-- PROBLEM --
Give the data back exactly. Leave out any images.

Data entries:

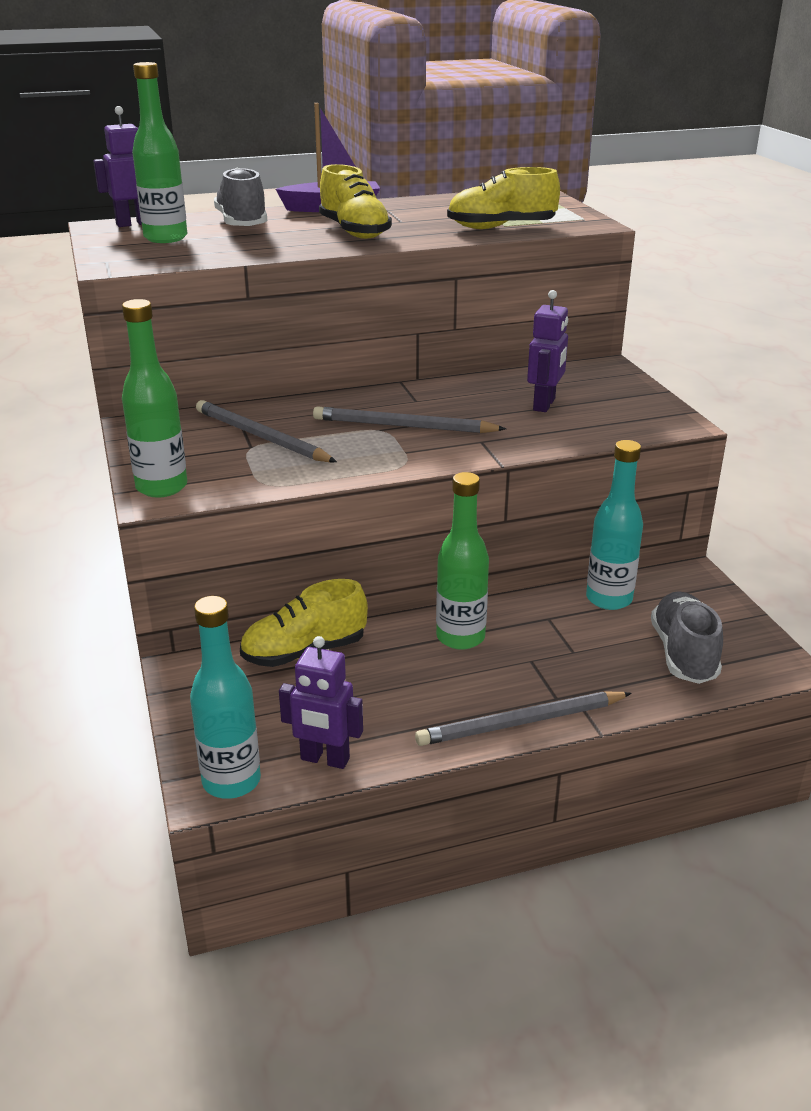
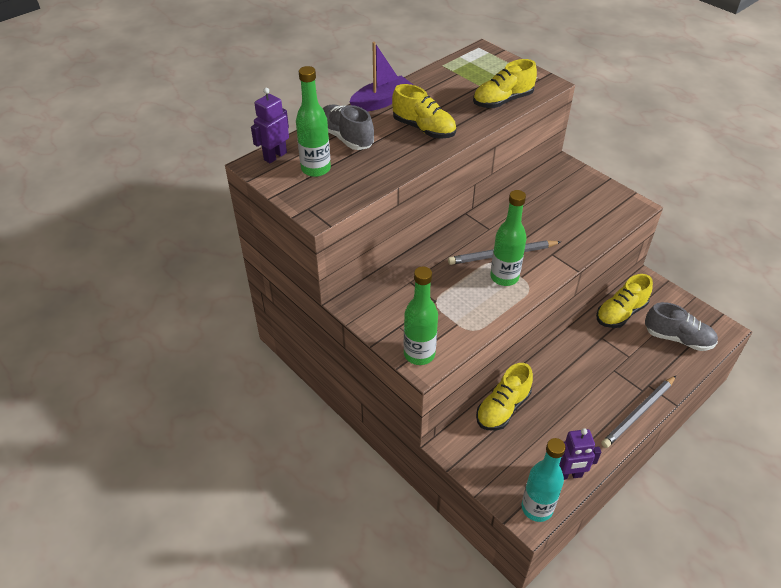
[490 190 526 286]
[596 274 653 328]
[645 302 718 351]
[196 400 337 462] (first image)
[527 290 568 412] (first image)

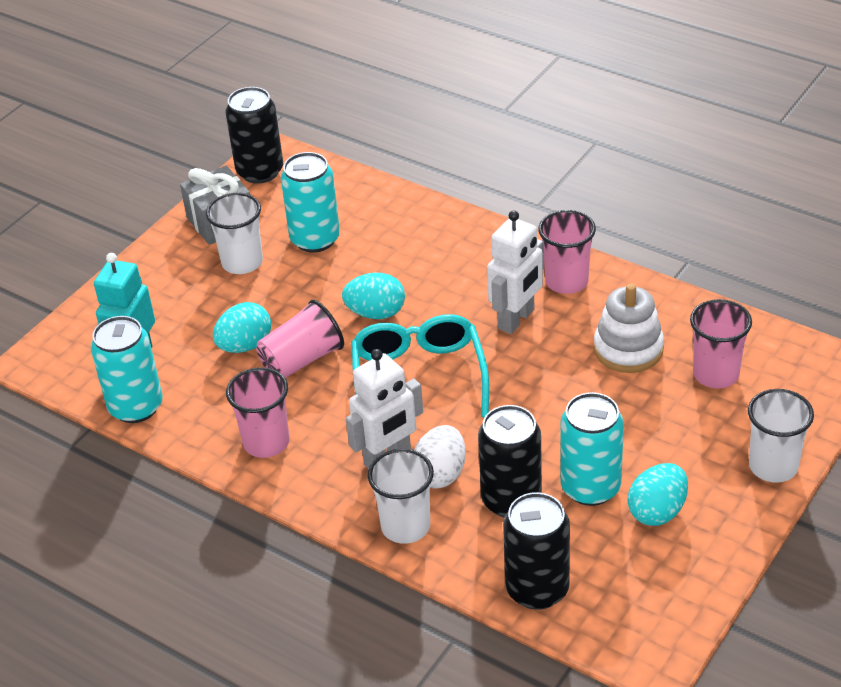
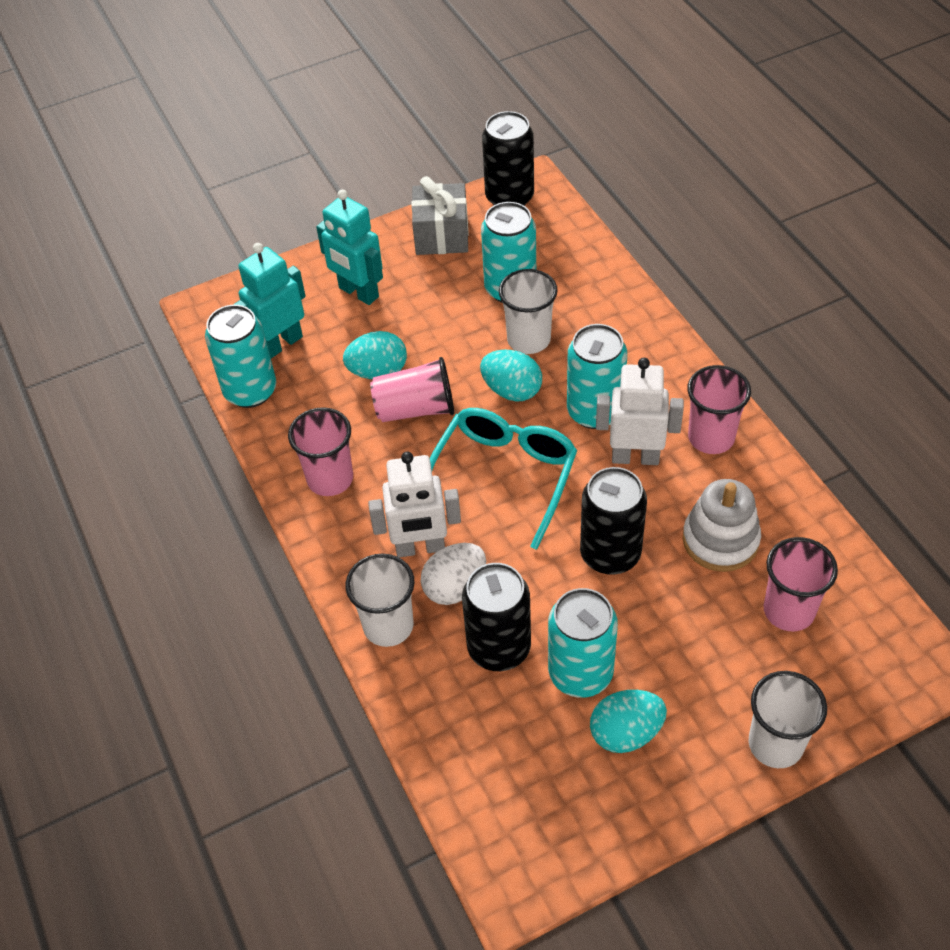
[316 189 383 305]
[499 269 558 354]
[567 324 627 429]
[580 467 647 575]
[596 358 684 465]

-- EXERCISE SOLUTION --
[490 190 526 286]
[596 274 653 328]
[645 302 718 351]
[196 400 337 462] (first image)
[527 290 568 412] (first image)

[316 189 383 305]
[499 269 558 354]
[567 324 627 429]
[580 467 647 575]
[596 358 684 465]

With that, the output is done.